■ Work instruction ■
Return, from the data below, each line that contains the word "brush".

■ Task input ■
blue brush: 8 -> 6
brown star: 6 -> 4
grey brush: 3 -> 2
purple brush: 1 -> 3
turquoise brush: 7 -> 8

■ Final answer ■
blue brush: 8 -> 6
grey brush: 3 -> 2
purple brush: 1 -> 3
turquoise brush: 7 -> 8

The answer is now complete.